* _What is being asked_
Can you write out every line from the start of the records below through the line containing "blue brick B7 level", leaving out any pictures?

* _Raw data_
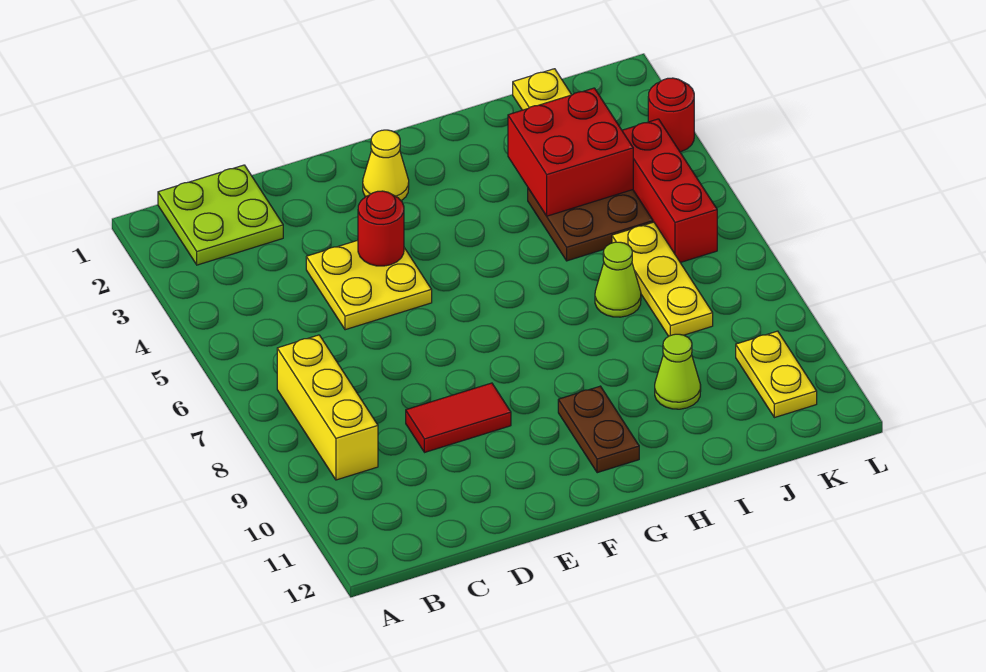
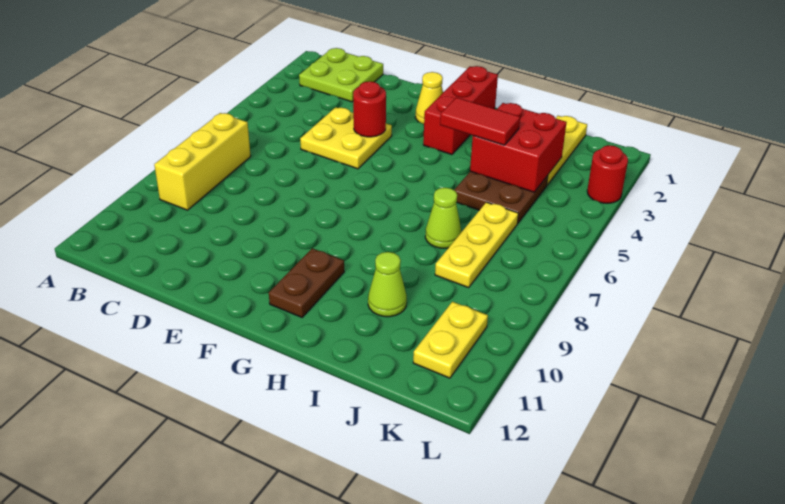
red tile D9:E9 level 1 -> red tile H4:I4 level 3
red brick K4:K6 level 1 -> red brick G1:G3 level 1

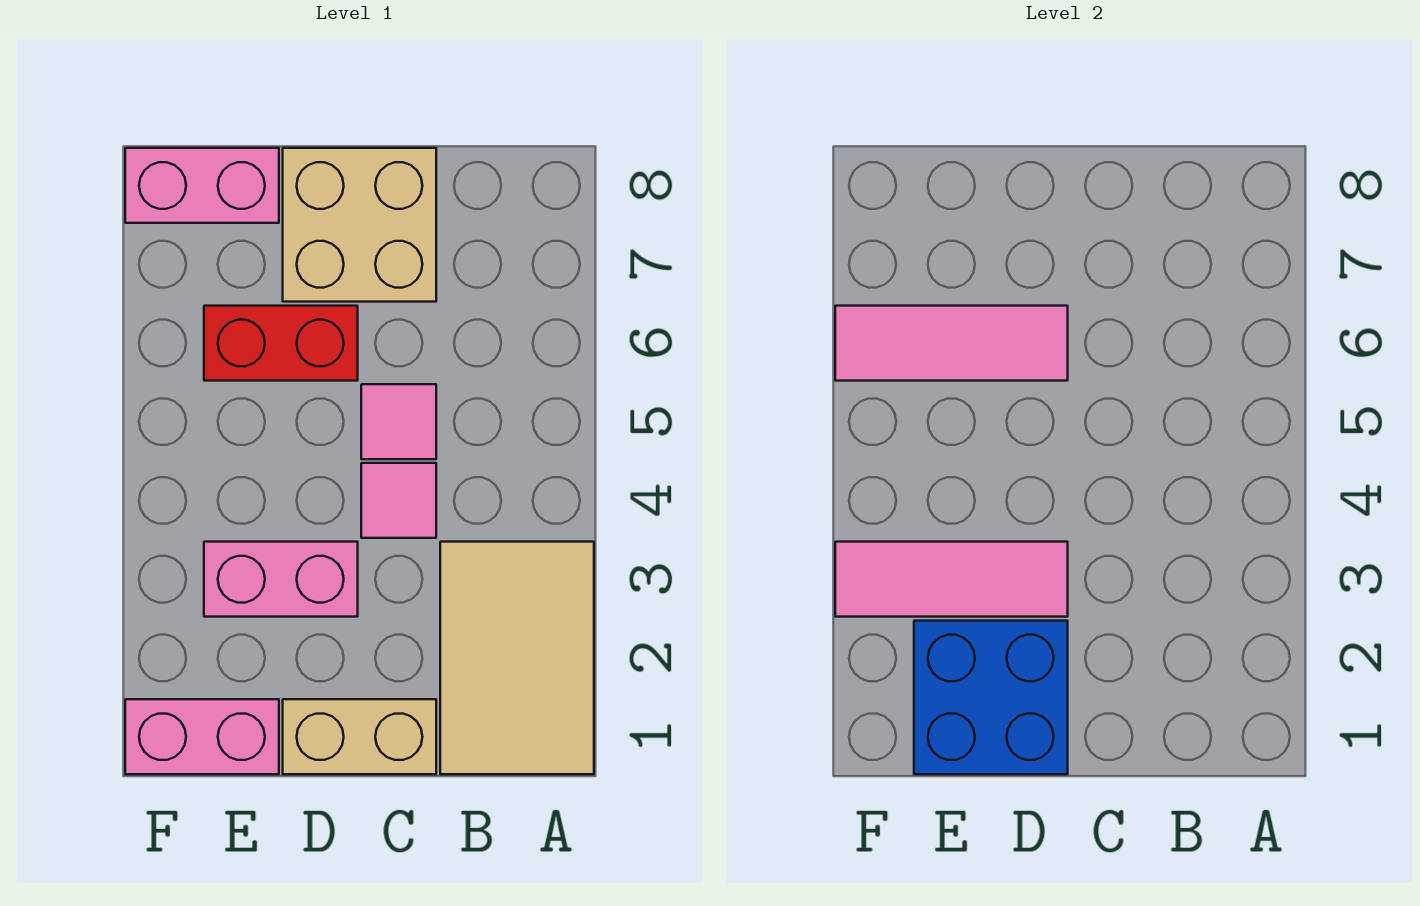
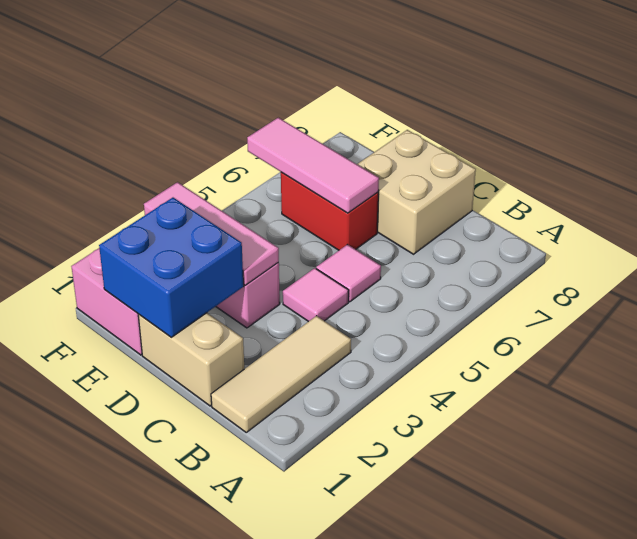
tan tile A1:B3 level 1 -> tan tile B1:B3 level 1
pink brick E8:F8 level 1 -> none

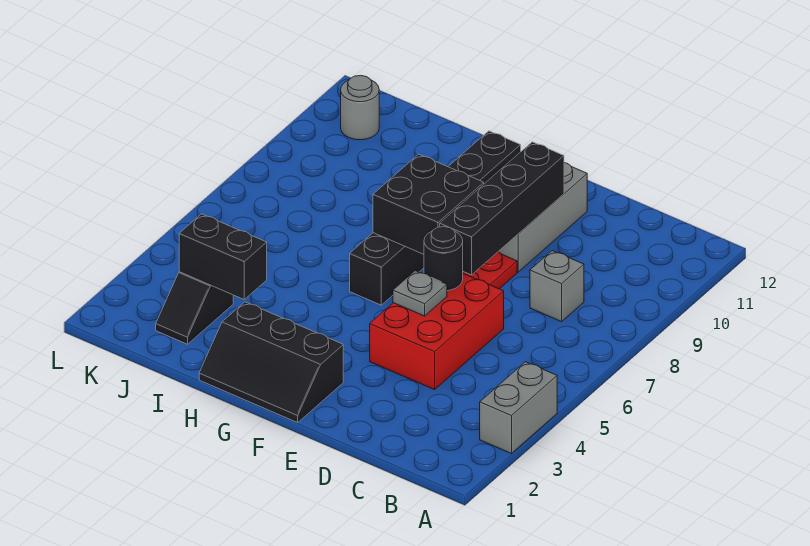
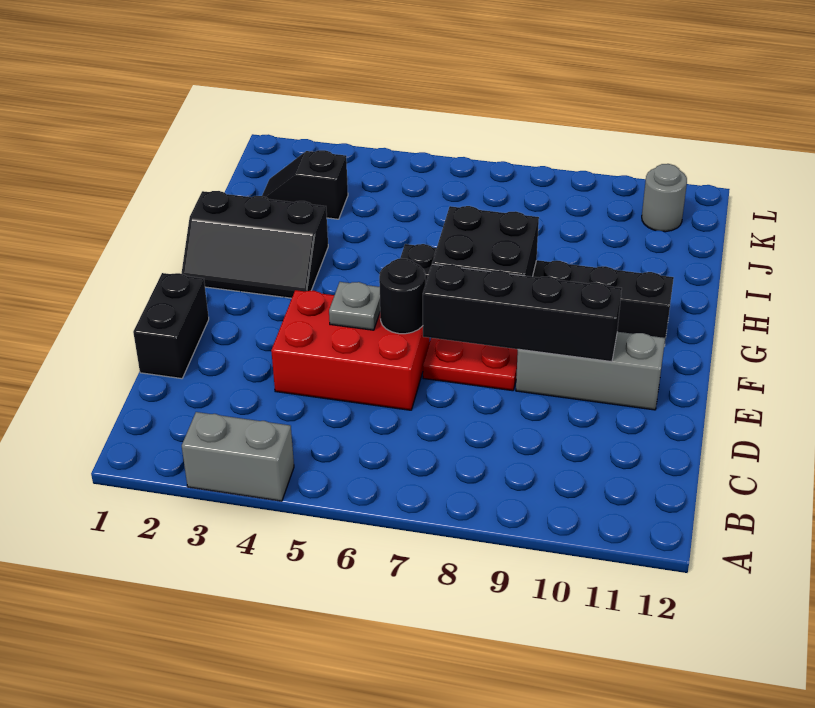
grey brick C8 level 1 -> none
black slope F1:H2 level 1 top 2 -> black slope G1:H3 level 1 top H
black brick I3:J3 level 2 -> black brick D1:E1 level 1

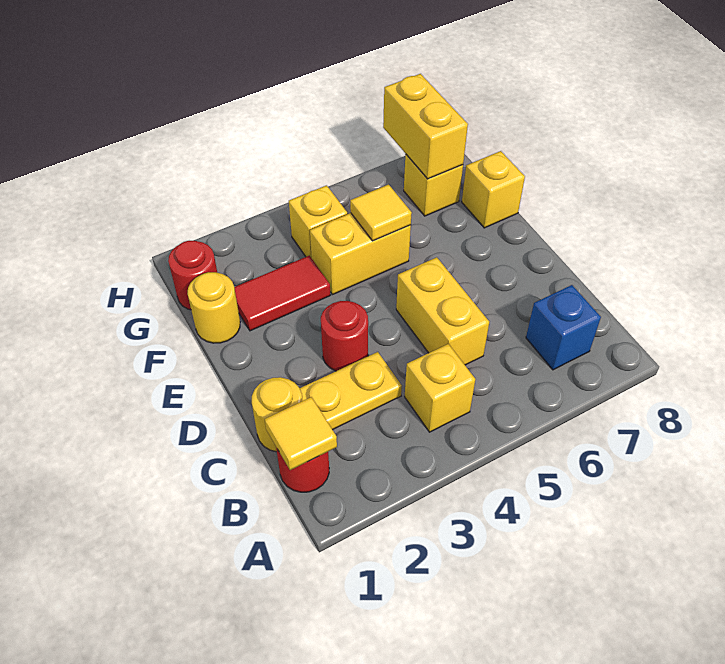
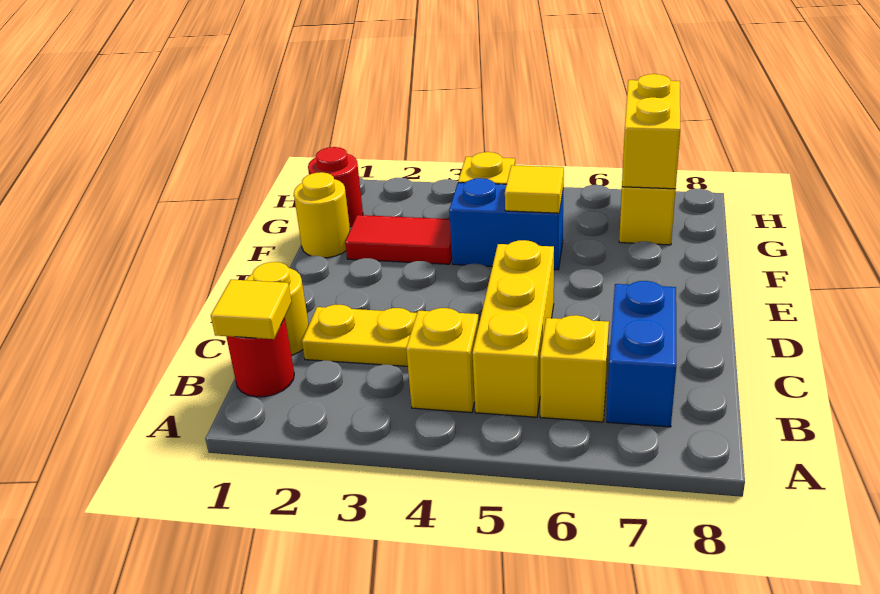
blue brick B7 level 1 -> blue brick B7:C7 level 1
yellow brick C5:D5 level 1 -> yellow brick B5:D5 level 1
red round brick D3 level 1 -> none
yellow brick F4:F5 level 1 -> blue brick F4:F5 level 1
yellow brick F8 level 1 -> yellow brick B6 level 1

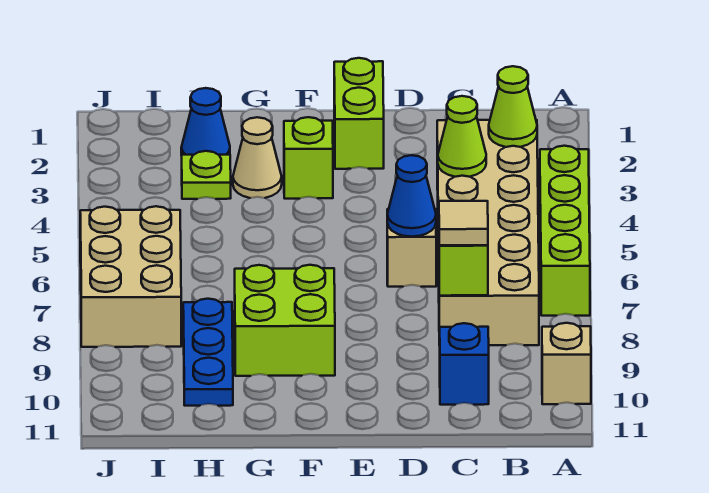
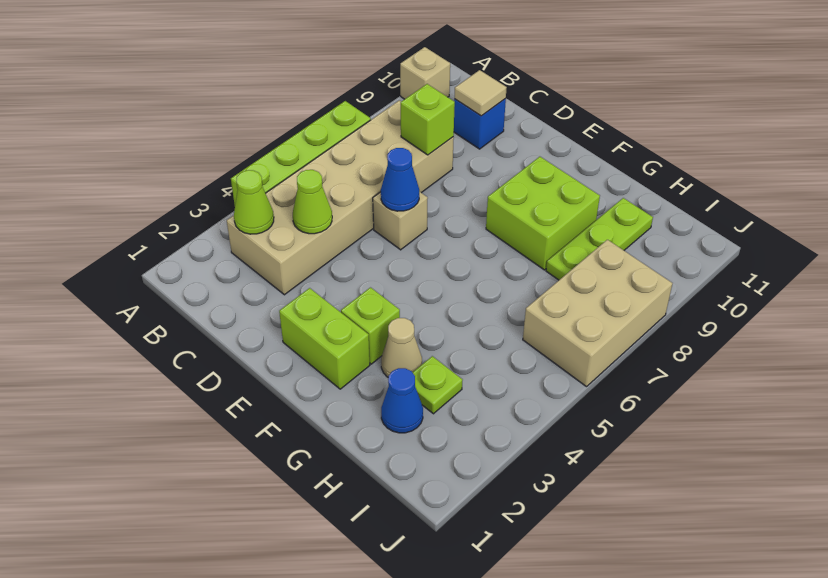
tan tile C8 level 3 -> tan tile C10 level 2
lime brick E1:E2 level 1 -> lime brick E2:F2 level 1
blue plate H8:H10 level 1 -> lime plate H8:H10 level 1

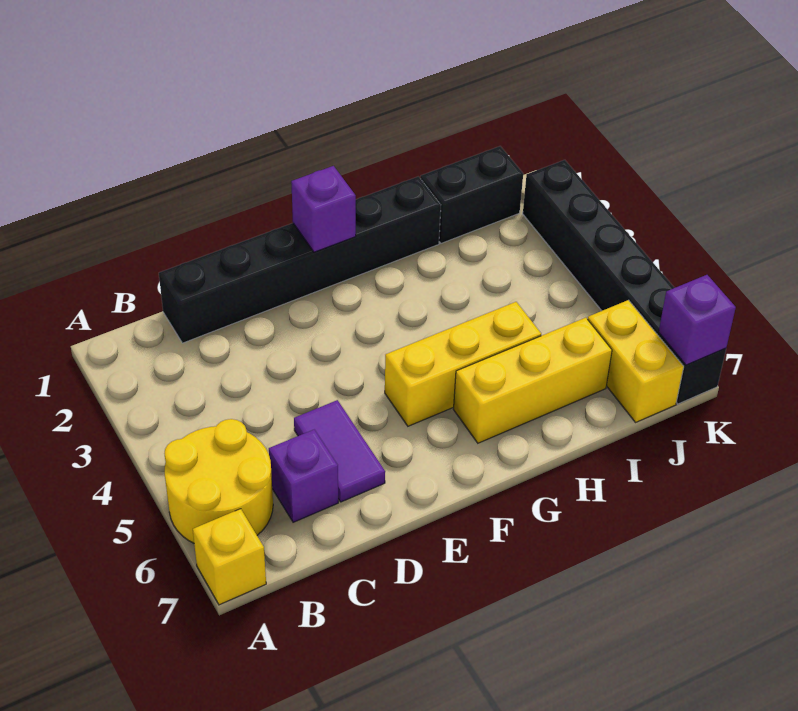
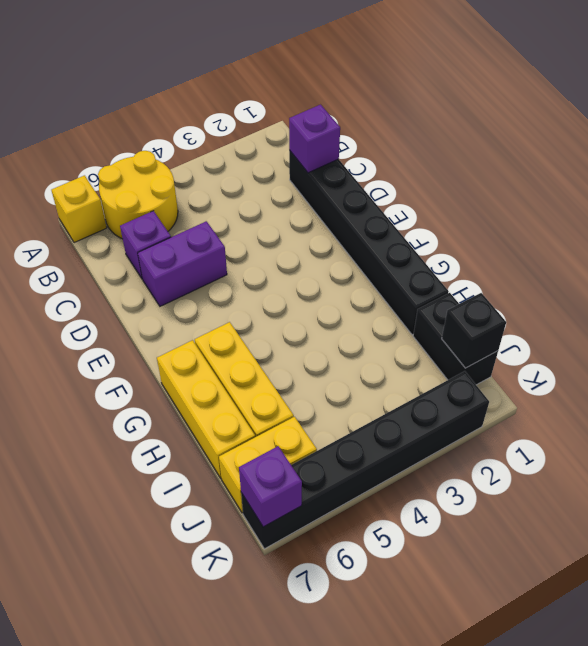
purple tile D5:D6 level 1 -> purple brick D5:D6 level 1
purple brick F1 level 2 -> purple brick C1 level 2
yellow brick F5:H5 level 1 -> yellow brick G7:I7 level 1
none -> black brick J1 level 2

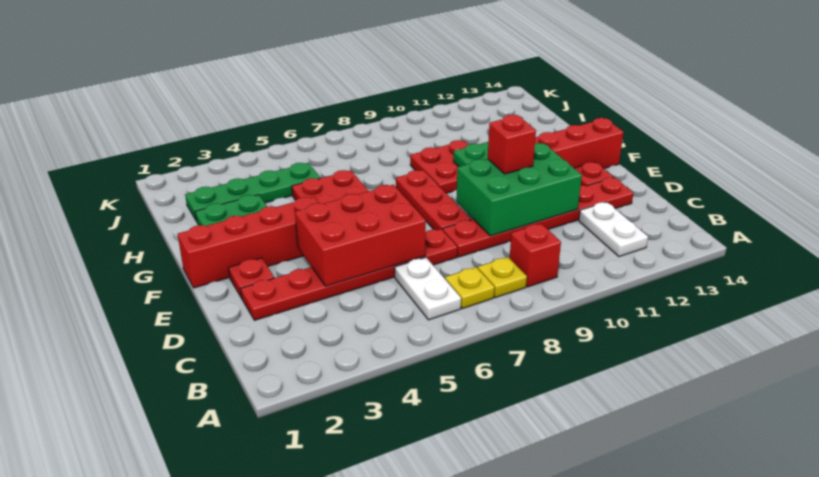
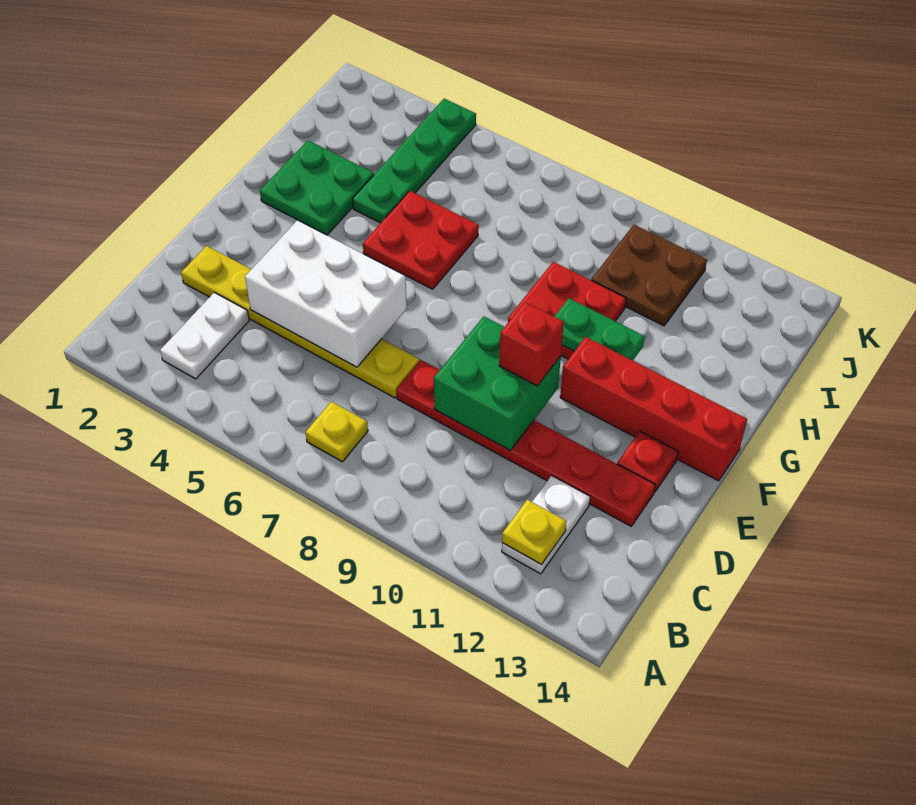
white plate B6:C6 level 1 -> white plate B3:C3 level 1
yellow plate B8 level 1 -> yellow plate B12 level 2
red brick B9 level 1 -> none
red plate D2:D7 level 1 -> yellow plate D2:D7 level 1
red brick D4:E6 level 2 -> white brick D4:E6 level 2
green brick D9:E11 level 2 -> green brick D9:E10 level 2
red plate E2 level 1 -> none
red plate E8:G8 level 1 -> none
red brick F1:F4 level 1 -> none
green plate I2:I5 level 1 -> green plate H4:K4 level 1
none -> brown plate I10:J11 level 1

* _Task result_
red tile D9:E9 level 1 -> red tile H4:I4 level 3
red brick K4:K6 level 1 -> red brick G1:G3 level 1

tan tile A1:B3 level 1 -> tan tile B1:B3 level 1
pink brick E8:F8 level 1 -> none

grey brick C8 level 1 -> none
black slope F1:H2 level 1 top 2 -> black slope G1:H3 level 1 top H
black brick I3:J3 level 2 -> black brick D1:E1 level 1

blue brick B7 level 1 -> blue brick B7:C7 level 1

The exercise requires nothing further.